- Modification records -
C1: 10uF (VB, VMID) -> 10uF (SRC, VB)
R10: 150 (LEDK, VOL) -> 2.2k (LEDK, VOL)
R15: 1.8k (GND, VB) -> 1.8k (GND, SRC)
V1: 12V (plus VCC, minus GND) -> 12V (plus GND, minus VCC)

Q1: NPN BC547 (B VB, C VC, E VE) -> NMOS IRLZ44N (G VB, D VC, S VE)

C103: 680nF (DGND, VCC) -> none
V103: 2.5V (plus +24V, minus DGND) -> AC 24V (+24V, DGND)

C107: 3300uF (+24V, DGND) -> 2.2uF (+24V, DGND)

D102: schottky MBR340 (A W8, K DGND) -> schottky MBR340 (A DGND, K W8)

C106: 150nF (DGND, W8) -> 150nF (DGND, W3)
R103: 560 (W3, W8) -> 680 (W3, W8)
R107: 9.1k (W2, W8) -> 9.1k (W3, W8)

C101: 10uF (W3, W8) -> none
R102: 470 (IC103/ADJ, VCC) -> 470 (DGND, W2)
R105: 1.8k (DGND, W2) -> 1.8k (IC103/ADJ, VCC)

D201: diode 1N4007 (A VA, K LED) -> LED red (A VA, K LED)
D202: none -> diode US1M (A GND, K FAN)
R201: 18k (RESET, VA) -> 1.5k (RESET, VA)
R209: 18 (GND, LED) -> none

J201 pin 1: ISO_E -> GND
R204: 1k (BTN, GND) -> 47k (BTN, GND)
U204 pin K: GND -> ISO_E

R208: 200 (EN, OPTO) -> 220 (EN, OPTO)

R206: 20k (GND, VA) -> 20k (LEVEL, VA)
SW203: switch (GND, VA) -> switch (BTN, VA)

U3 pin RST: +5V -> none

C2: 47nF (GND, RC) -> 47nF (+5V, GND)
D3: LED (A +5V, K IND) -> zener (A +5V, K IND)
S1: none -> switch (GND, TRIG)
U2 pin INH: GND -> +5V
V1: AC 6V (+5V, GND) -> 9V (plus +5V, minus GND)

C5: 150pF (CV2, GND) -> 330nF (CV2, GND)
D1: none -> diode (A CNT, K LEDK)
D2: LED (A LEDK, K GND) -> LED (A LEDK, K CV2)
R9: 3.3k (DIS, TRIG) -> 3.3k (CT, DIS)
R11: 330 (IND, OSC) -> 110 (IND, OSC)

- Problem requirements -
Your answer must consist solely of the lines above between the line holding "R201: 18k (RESET, VA) -> 1.5k (RESET, VA)" and the line holding "U3 pin RST: +5V -> none", inclusive, copied exactly.

- Answer below -
R201: 18k (RESET, VA) -> 1.5k (RESET, VA)
R209: 18 (GND, LED) -> none

J201 pin 1: ISO_E -> GND
R204: 1k (BTN, GND) -> 47k (BTN, GND)
U204 pin K: GND -> ISO_E

R208: 200 (EN, OPTO) -> 220 (EN, OPTO)

R206: 20k (GND, VA) -> 20k (LEVEL, VA)
SW203: switch (GND, VA) -> switch (BTN, VA)

U3 pin RST: +5V -> none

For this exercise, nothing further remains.